*WHAT THE TASK REQUIRES:*
Retype word for word the stretch of entries below from the line that has "BT3: 9V (plus" through the line that has "RT1: 22k (+9V, N_3) -> 22k (+9V, N_8)", and omit the pictures.

*LISTED RECORDS:*
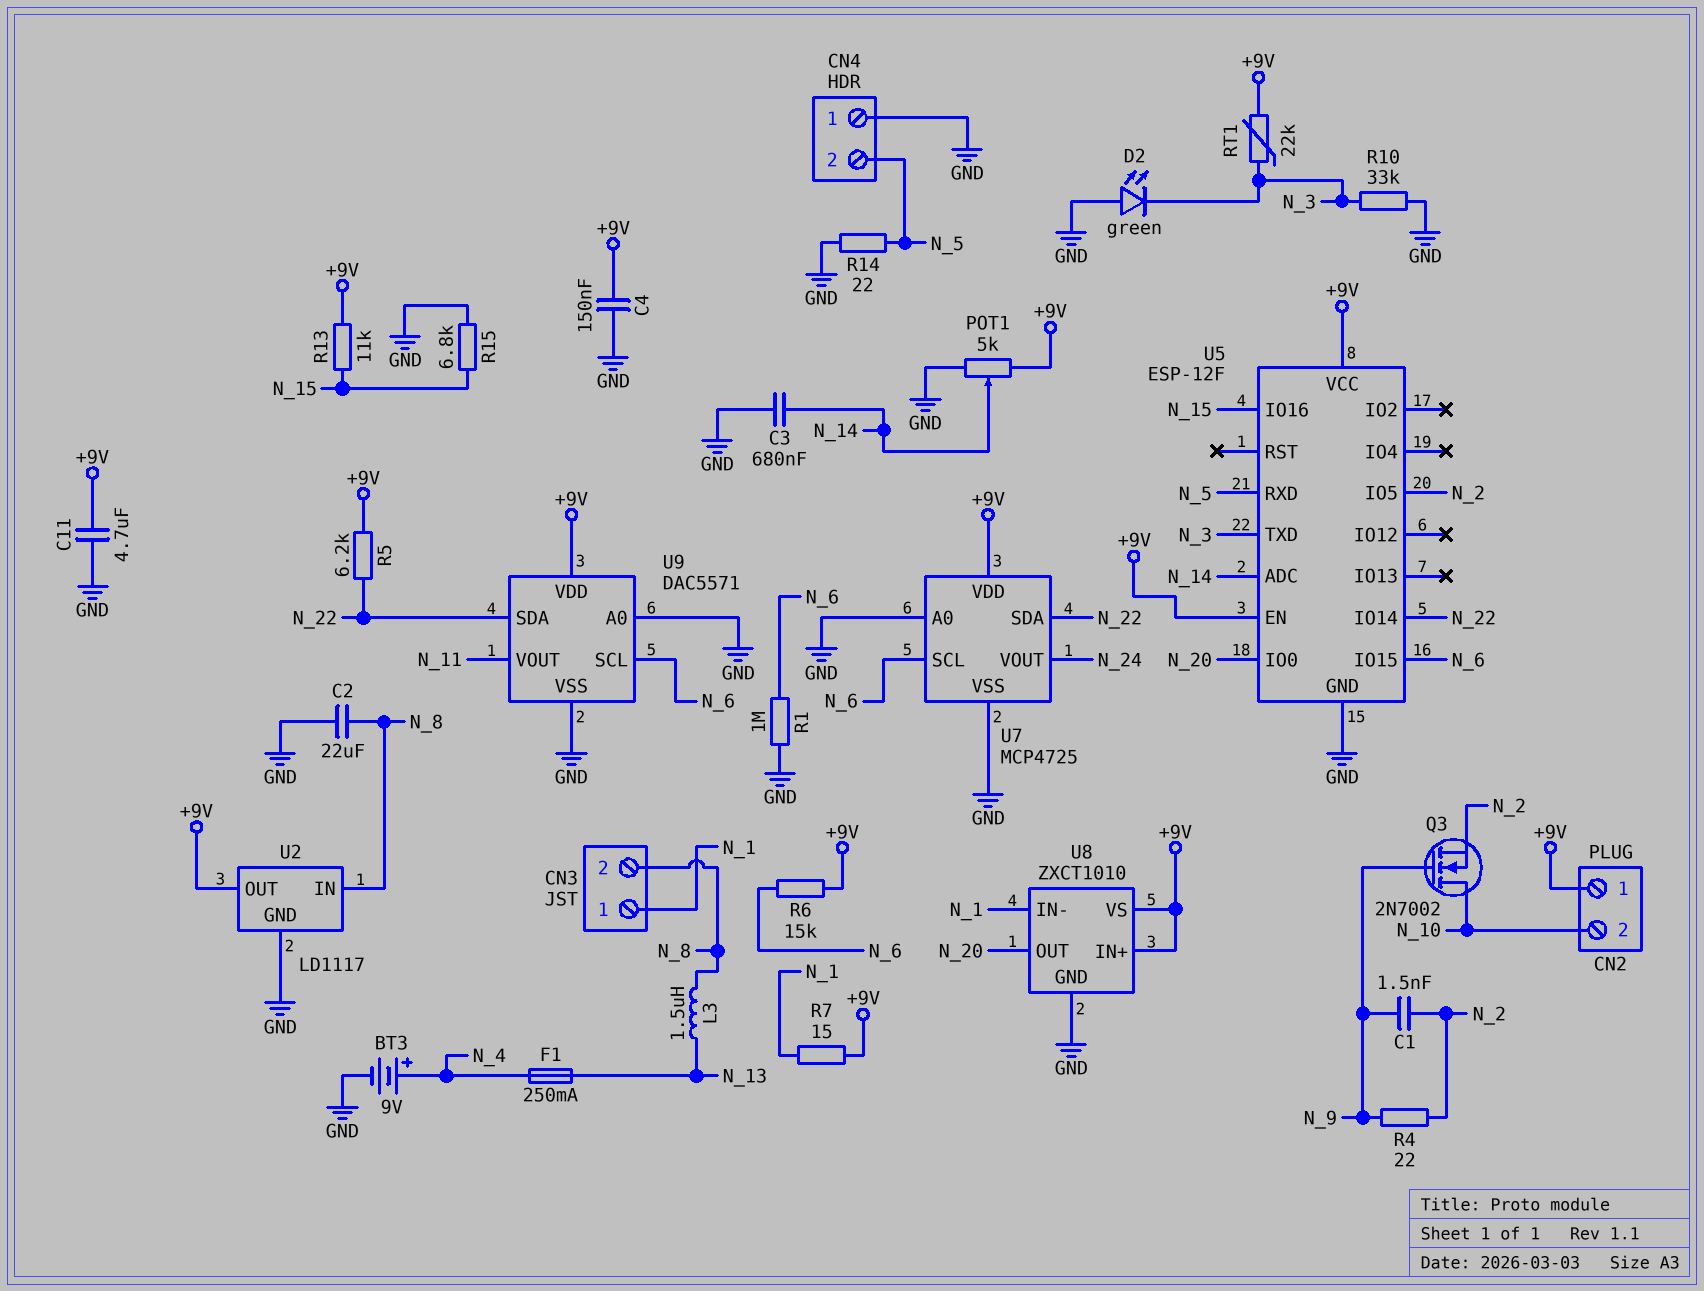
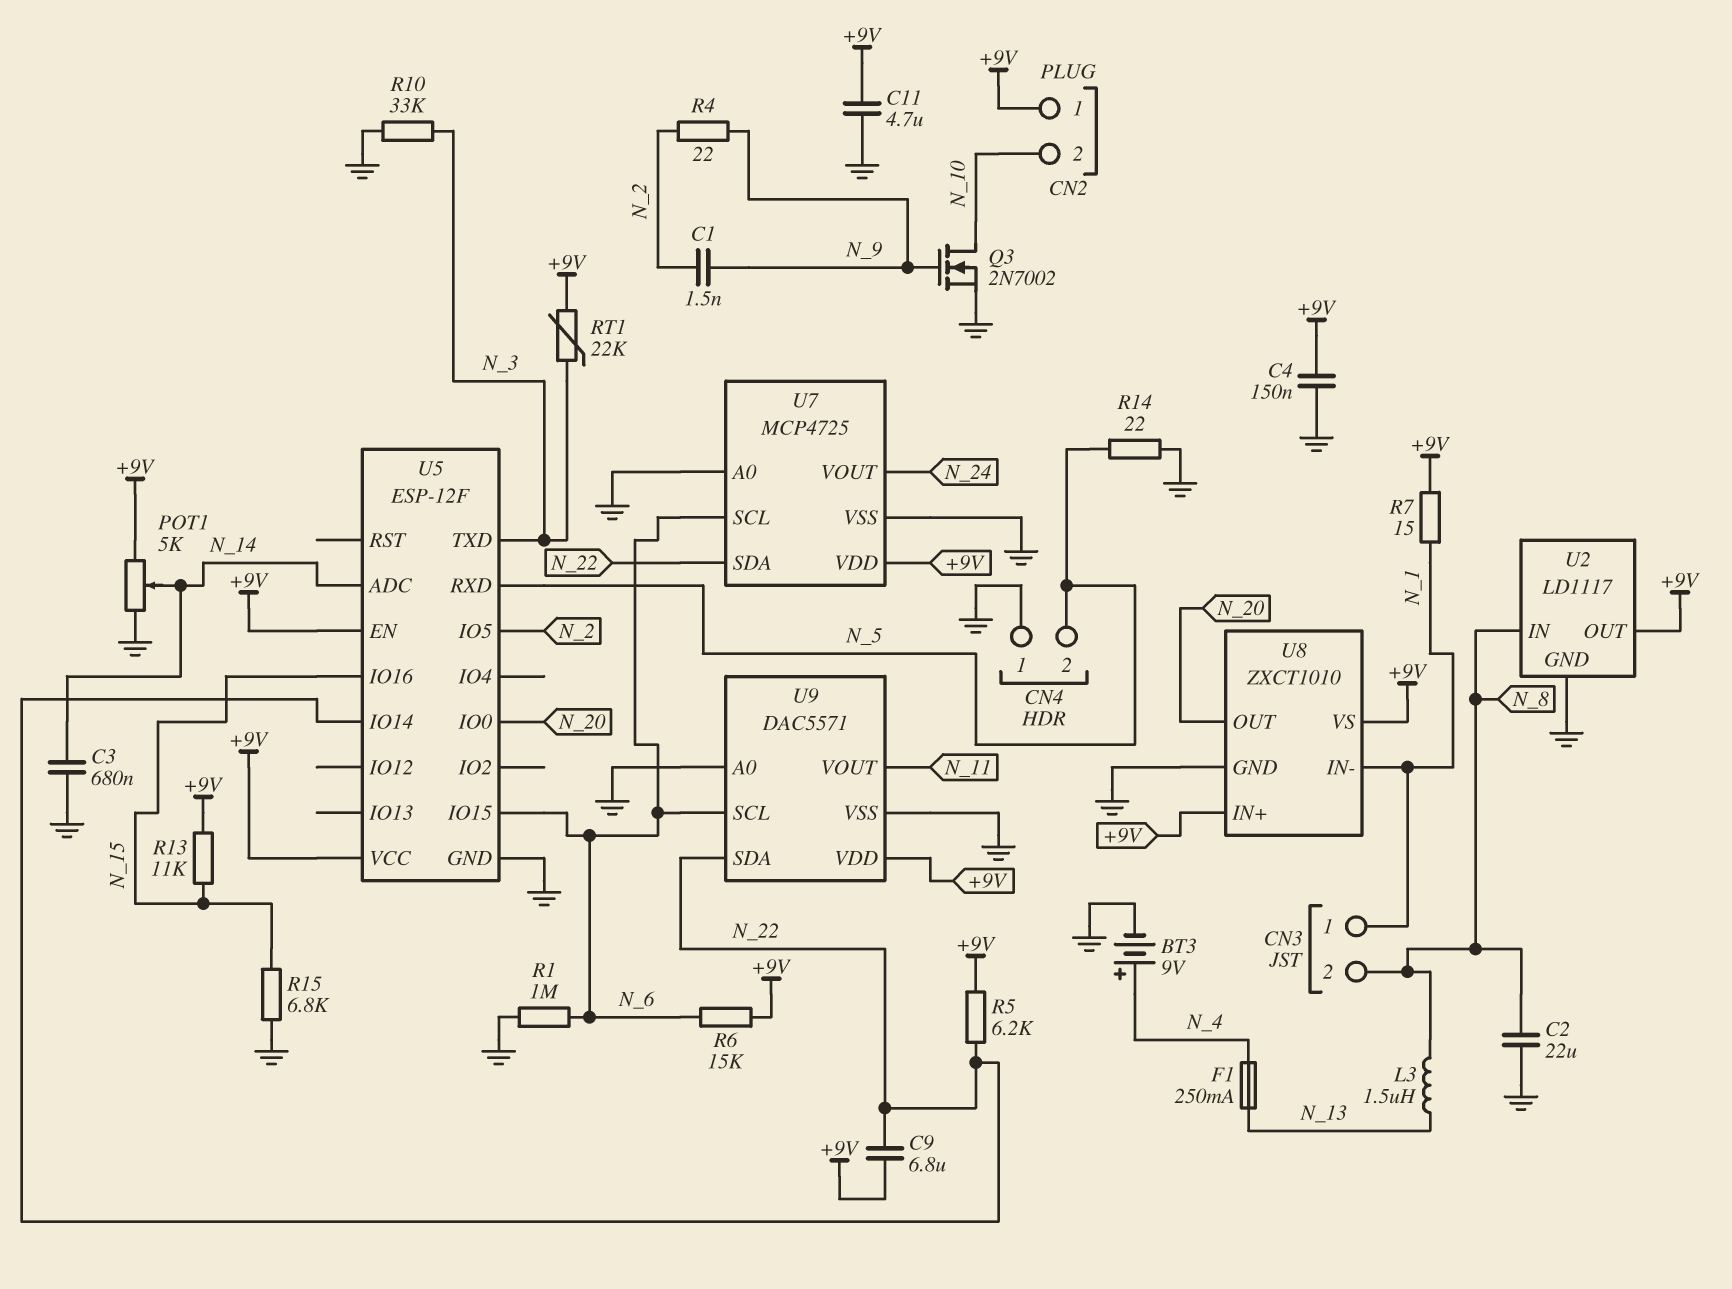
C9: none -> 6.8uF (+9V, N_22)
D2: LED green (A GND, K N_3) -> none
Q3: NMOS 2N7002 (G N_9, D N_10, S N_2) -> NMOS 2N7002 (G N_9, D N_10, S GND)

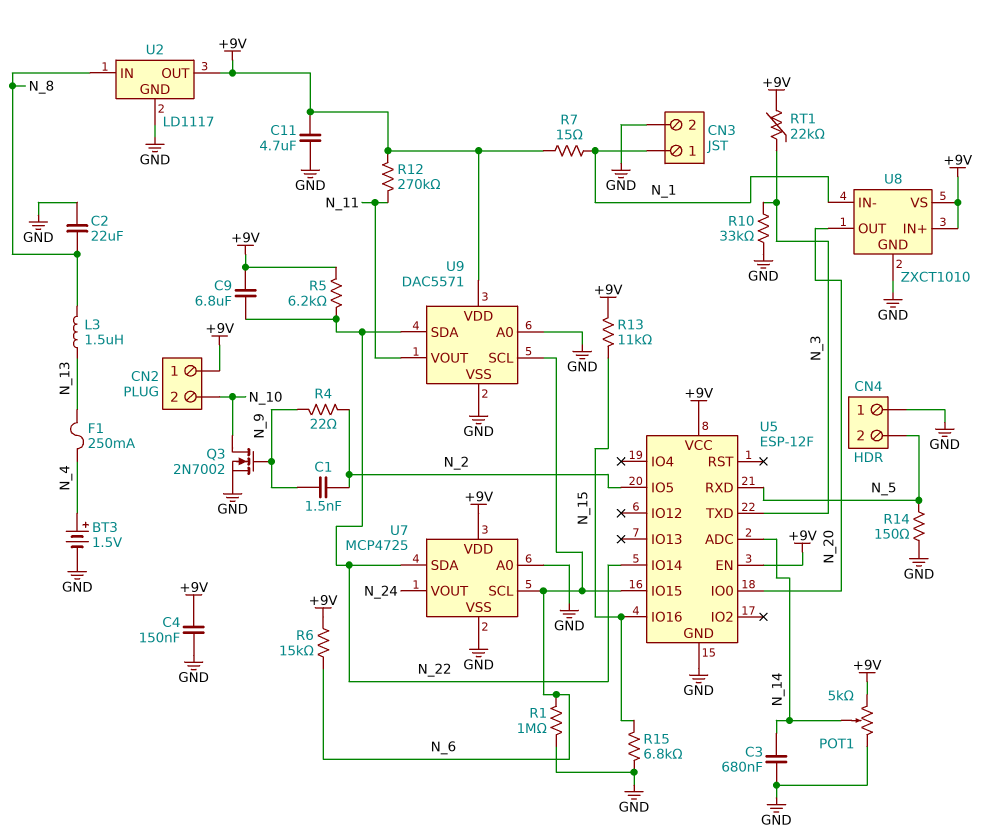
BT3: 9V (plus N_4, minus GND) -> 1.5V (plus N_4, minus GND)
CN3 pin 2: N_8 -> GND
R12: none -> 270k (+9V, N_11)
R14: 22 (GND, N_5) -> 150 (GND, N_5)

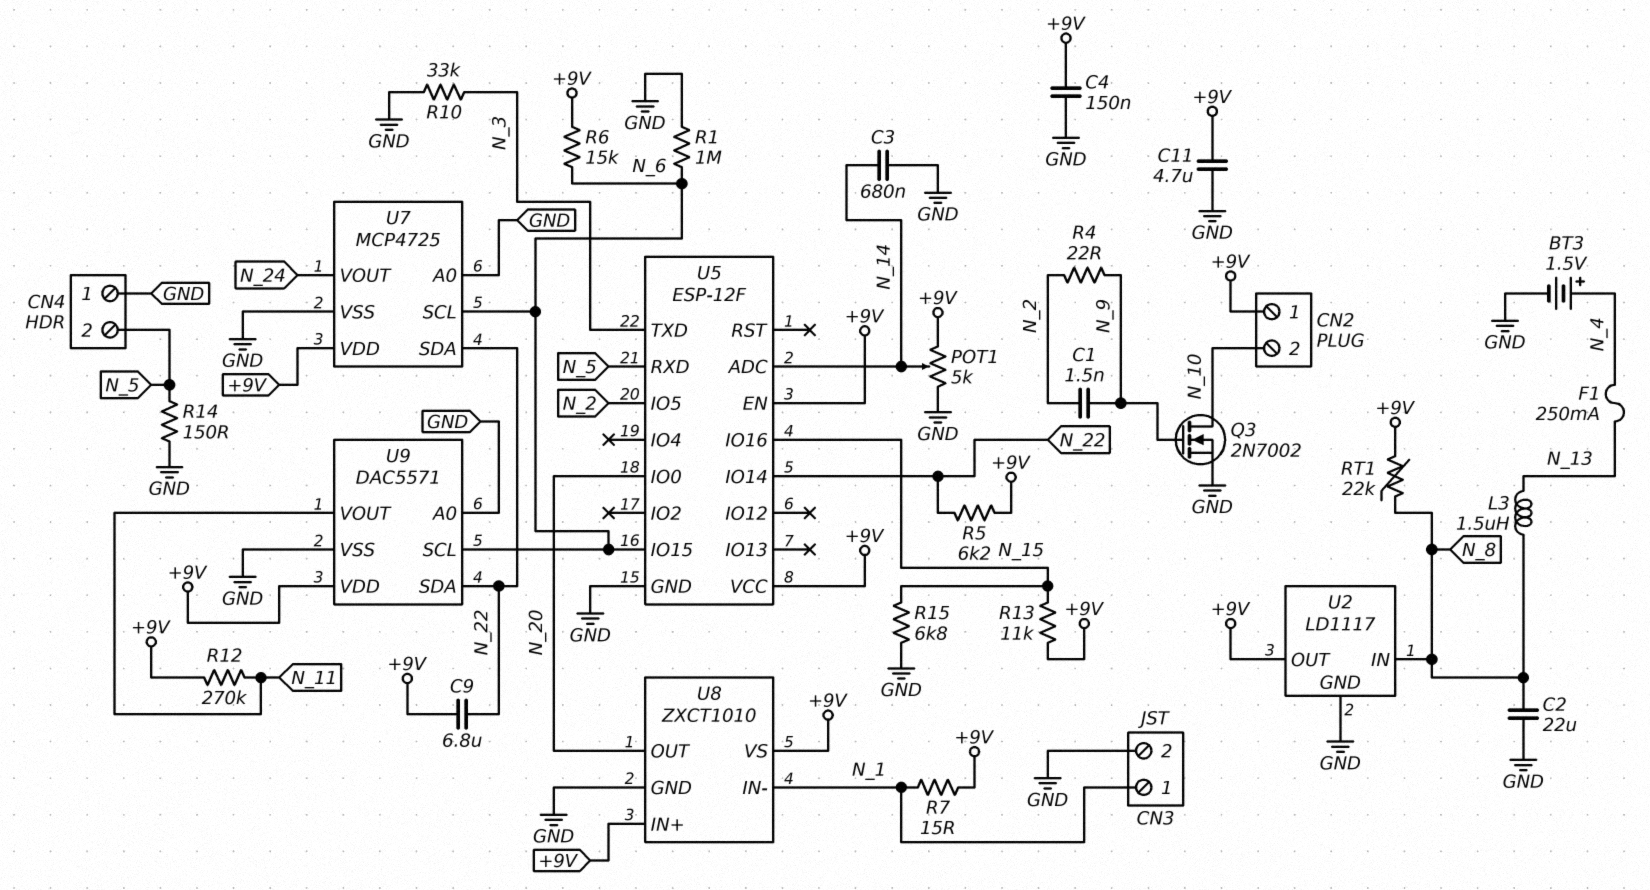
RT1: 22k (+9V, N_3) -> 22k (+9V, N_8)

...

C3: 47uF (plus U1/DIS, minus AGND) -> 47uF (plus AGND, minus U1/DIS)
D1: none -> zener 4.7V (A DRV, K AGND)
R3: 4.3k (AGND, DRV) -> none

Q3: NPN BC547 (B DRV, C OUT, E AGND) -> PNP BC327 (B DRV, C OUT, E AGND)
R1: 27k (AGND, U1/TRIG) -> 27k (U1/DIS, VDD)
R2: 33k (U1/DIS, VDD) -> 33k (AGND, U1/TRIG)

*RESULT OF THE TASK:*
BT3: 9V (plus N_4, minus GND) -> 1.5V (plus N_4, minus GND)
CN3 pin 2: N_8 -> GND
R12: none -> 270k (+9V, N_11)
R14: 22 (GND, N_5) -> 150 (GND, N_5)

RT1: 22k (+9V, N_3) -> 22k (+9V, N_8)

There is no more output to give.